_Task_
Looking at the data that follows, count the lines containing the word "left" and write down only that count.

Spatial reasoning data
= = = = = = =

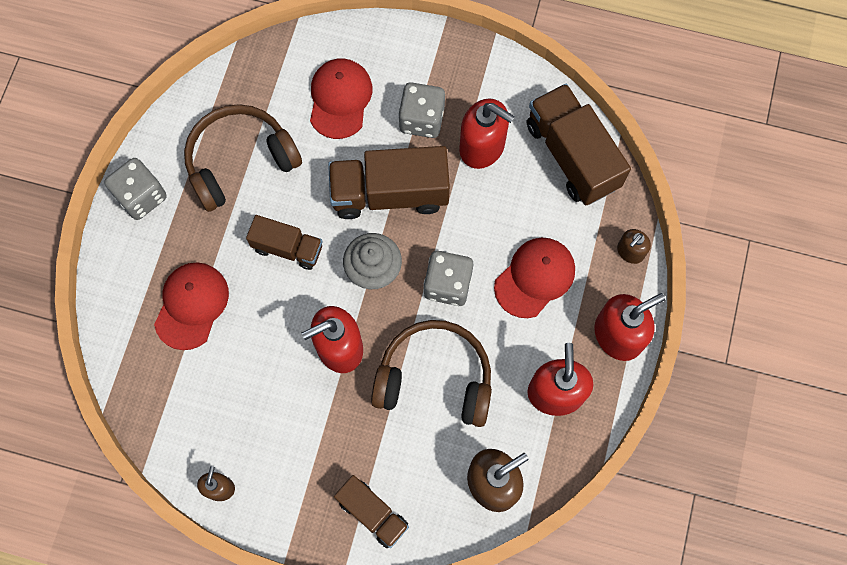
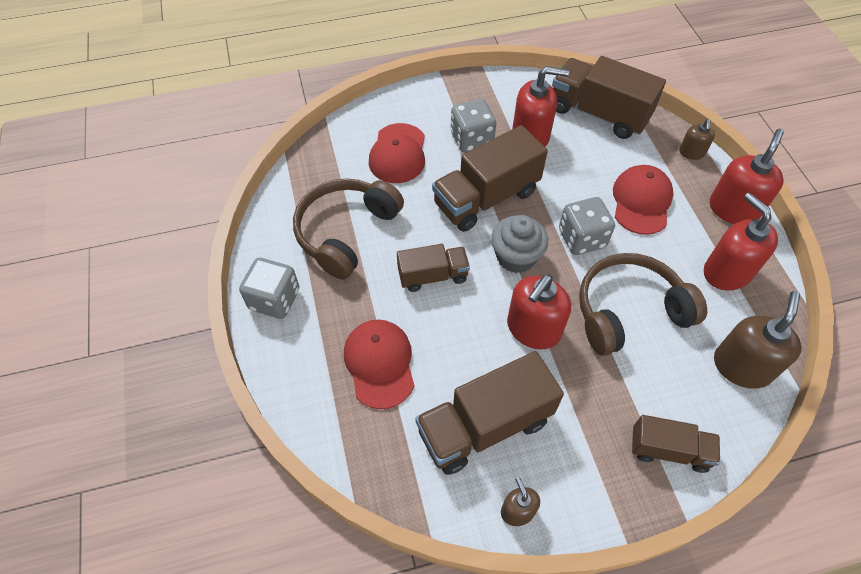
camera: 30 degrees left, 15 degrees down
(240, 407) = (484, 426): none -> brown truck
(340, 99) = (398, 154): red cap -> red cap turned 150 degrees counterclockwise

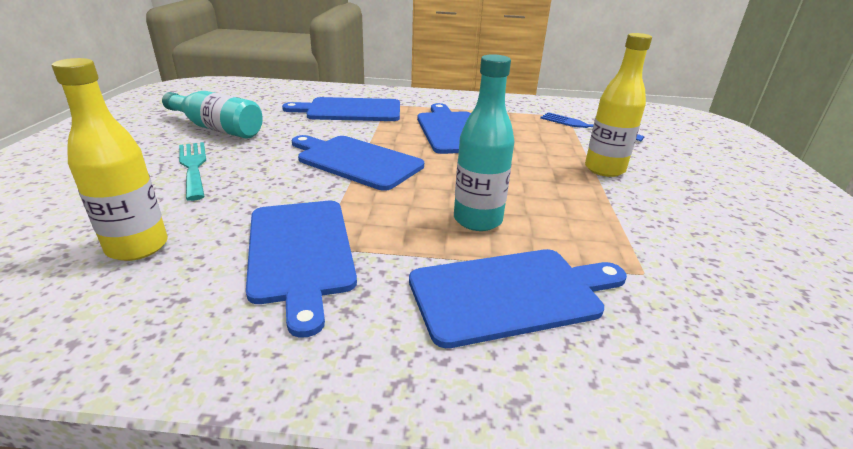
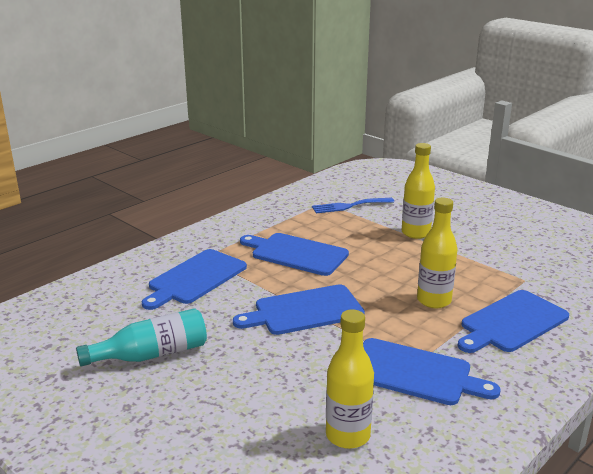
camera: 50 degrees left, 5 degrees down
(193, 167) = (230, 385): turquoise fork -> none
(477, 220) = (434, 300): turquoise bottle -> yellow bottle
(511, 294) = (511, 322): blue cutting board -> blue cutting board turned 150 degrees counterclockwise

= = = = = = =

_Solution_
2